-- DATA FOR THIS TASK follows --

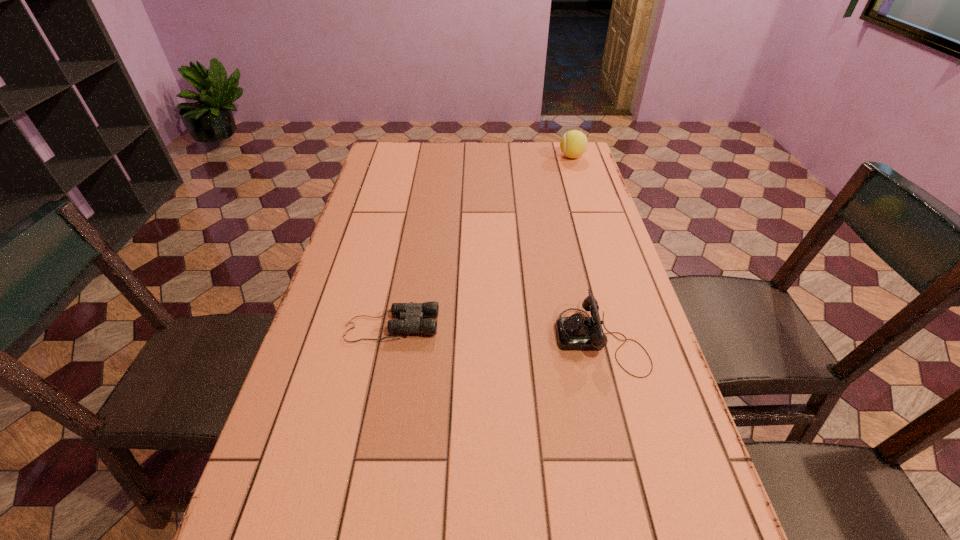
In order to click on free space between the shortest object and the tallest object in this screenshot , I will do `click(482, 241)`.

Locate an element on the screen. The image size is (960, 540). vacant space that's between the farthest object and the binoculars is located at coordinates (482, 241).

The image size is (960, 540). What are the coordinates of `unoccupied position between the tennis ball and the binoculars` in the screenshot? It's located at (482, 241).

Locate which object is the closest to the tallest object. Please provide its 2D coordinates. Your answer should be formatted as a tuple, i.e. [(x, y)], where the tuple contains the x and y coordinates of a point satisfying the conditions above.

[(576, 332)]

Identify the location of object identified as the closest to the telephone. This screenshot has height=540, width=960. (413, 313).

Locate an element on the screen. The image size is (960, 540). vacant space that satisfies the following two spatial constraints: 1. on the front side of the farthest object; 2. on the front-facing side of the telephone is located at coordinates (629, 338).

Find the location of a particular element. The width and height of the screenshot is (960, 540). free space in the image that satisfies the following two spatial constraints: 1. on the front side of the tennis ball; 2. on the front-facing side of the telephone is located at coordinates (629, 338).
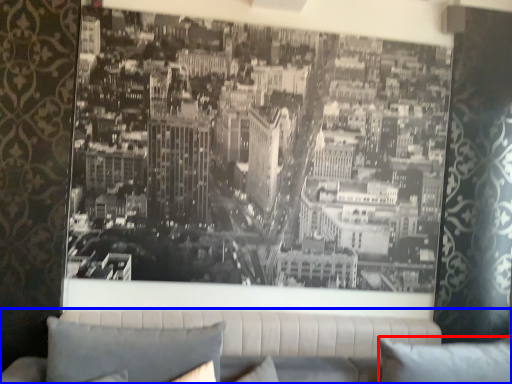
Question: Which of the following is the farthest to the observer, pillow (highlighted by a red box) or studio couch (highlighted by a blue box)?

Choices:
 (A) pillow
 (B) studio couch

Answer: (B)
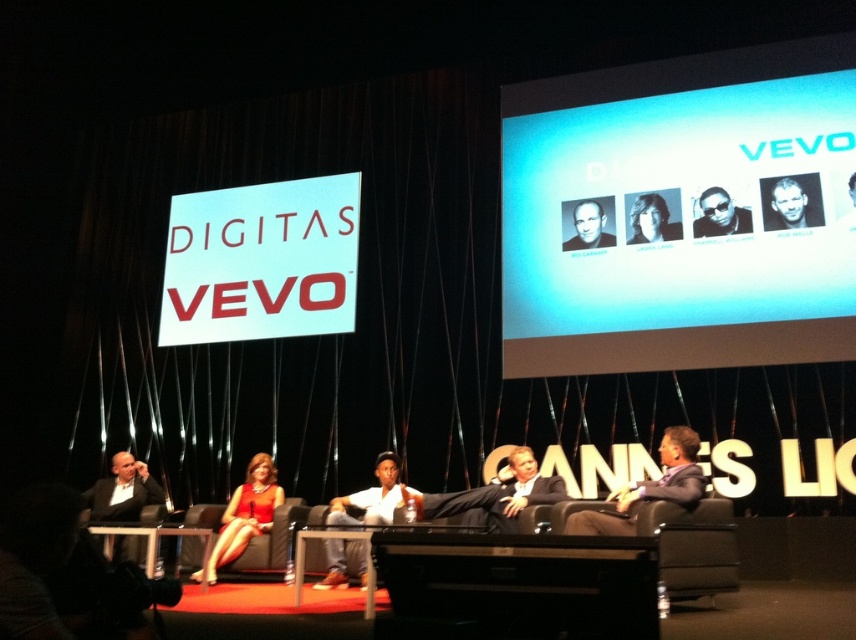
Question: Which of these objects is positioned farthest from the smooth skin face at upper right?

Choices:
 (A) sunglasses at center
 (B) blue glossy screen at upper center

Answer: (B)

Question: Can you confirm if light brown hair at center is thinner than smooth skin face at center?

Choices:
 (A) no
 (B) yes

Answer: (B)

Question: Is shiny red dress at center above sunglasses at center?

Choices:
 (A) no
 (B) yes

Answer: (A)

Question: Is smooth skin face at upper right positioned behind smooth skin face at center?

Choices:
 (A) yes
 (B) no

Answer: (B)

Question: Which point is farther to the camera?

Choices:
 (A) light brown hair at center
 (B) blue glossy screen at upper center
 (C) shiny red dress at center
 (D) smooth skin face at upper right

Answer: (A)

Question: Considering the real-world distances, which object is farthest from the light brown hair at center?

Choices:
 (A) blue glossy screen at upper center
 (B) gray suit at center

Answer: (B)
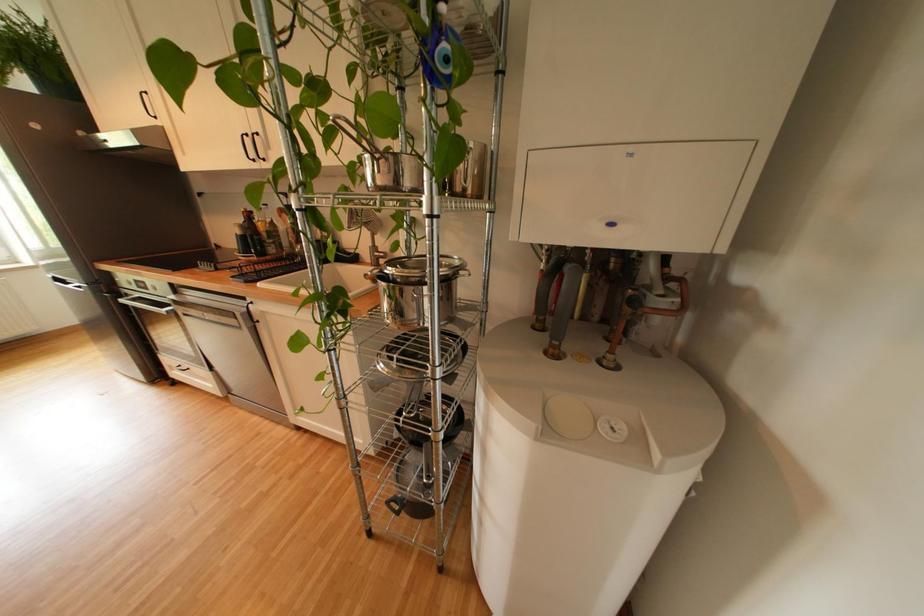
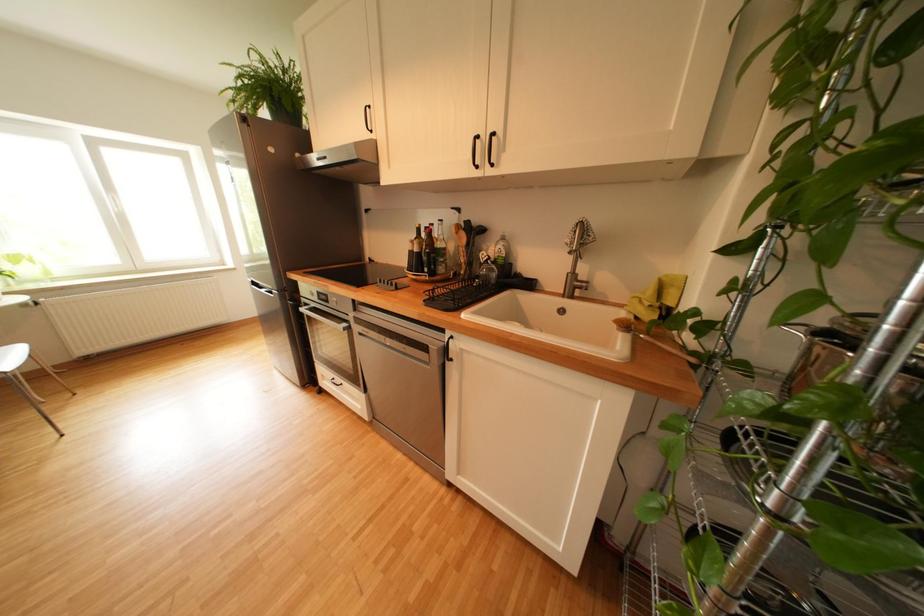
Question: The camera is either moving clockwise (left) or counter-clockwise (right) around the object. The first image is from the beginning of the video and the second image is from the end. Is the camera moving left or right when shooting the video?

Choices:
 (A) Left
 (B) Right

Answer: (B)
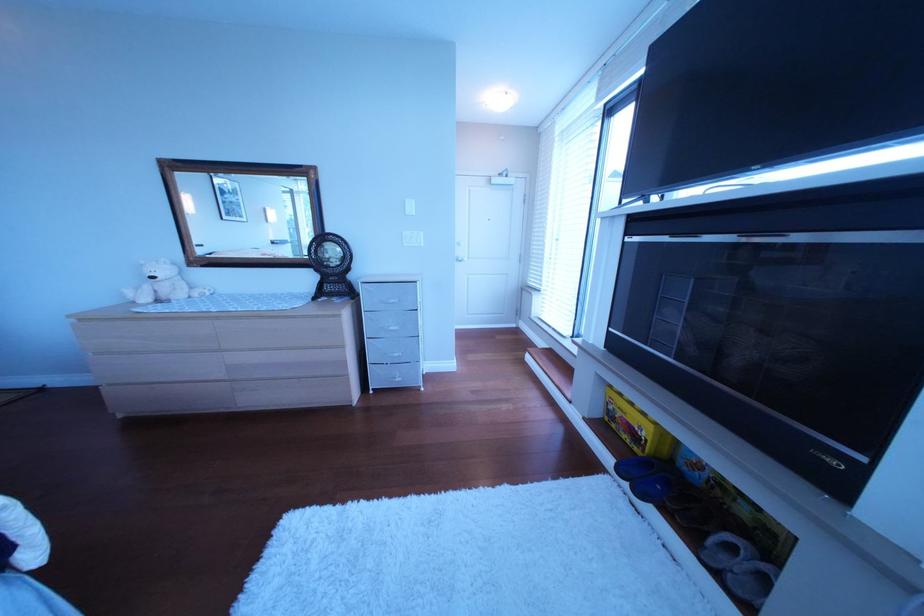
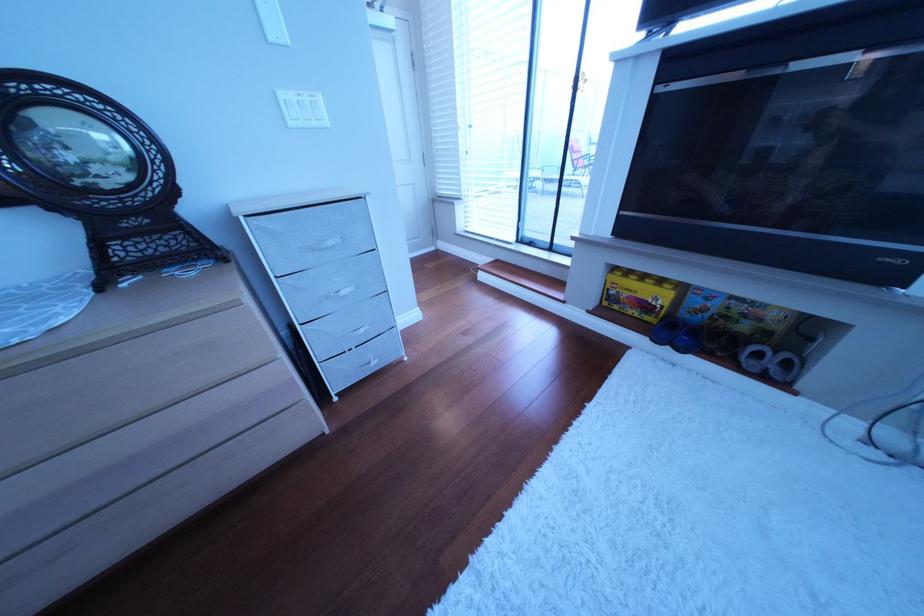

-- DATA FOR THIS TASK concluded --

PROMPT
How many lines in the material above contain the string "center"? Reply with the number alone.

ANSWER TO THIS TASK
11